• _AIM OF THE TASK_:
Keep every word of the entries and print them exactly; the pictures stay out.

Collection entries
*** Block opens ***

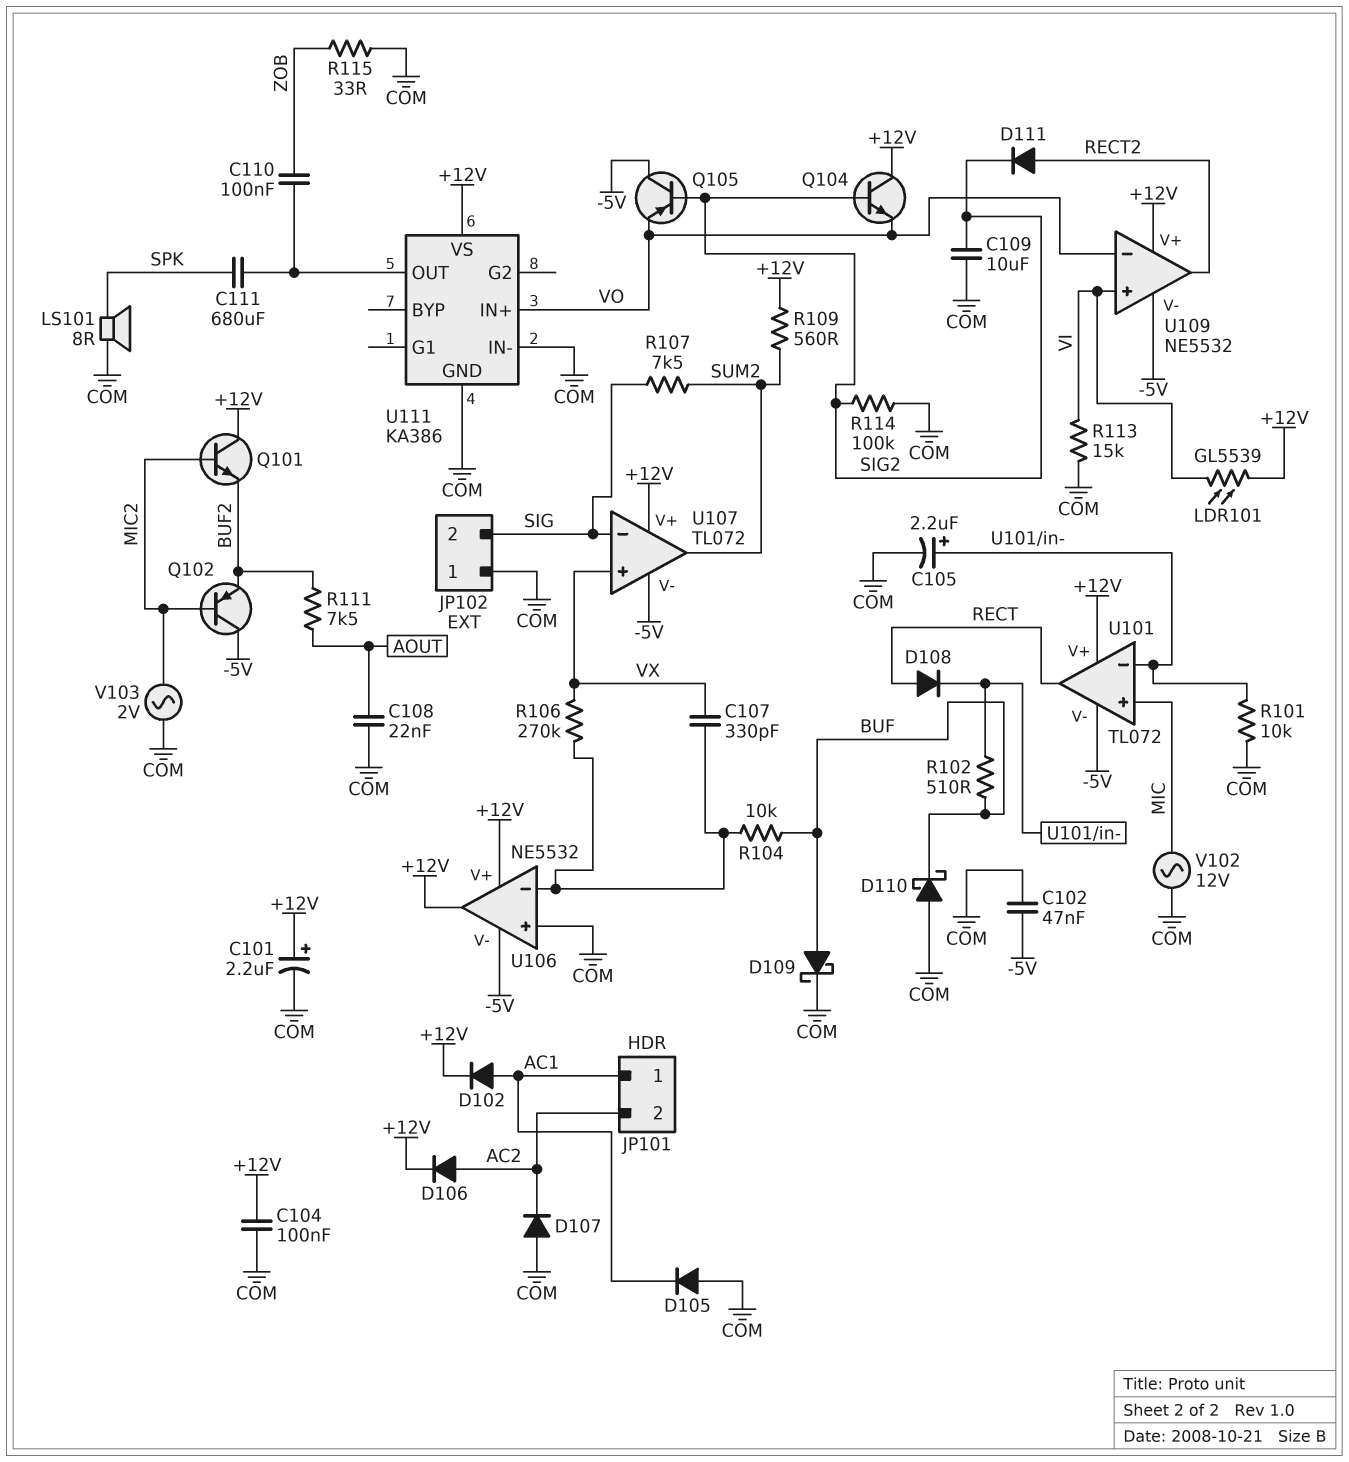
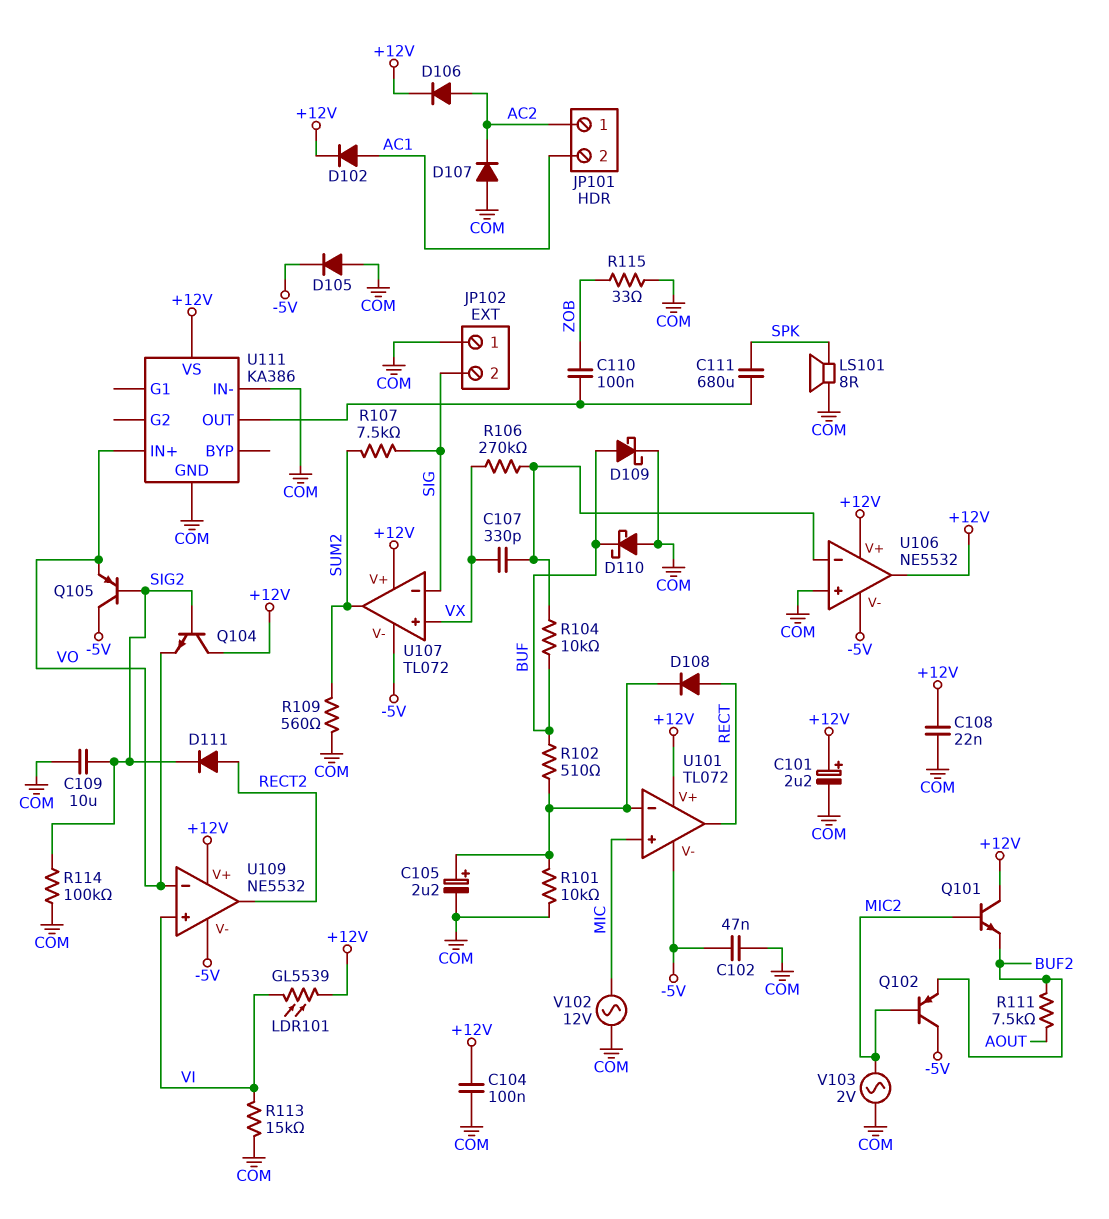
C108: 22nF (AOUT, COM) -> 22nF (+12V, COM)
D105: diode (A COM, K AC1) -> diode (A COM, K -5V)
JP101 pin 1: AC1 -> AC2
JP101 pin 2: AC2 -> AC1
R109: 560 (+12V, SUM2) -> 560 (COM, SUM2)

*** Block closes ***

• _RESULT OF THE EXERCISE_:
C108: 22nF (AOUT, COM) -> 22nF (+12V, COM)
D105: diode (A COM, K AC1) -> diode (A COM, K -5V)
JP101 pin 1: AC1 -> AC2
JP101 pin 2: AC2 -> AC1
R109: 560 (+12V, SUM2) -> 560 (COM, SUM2)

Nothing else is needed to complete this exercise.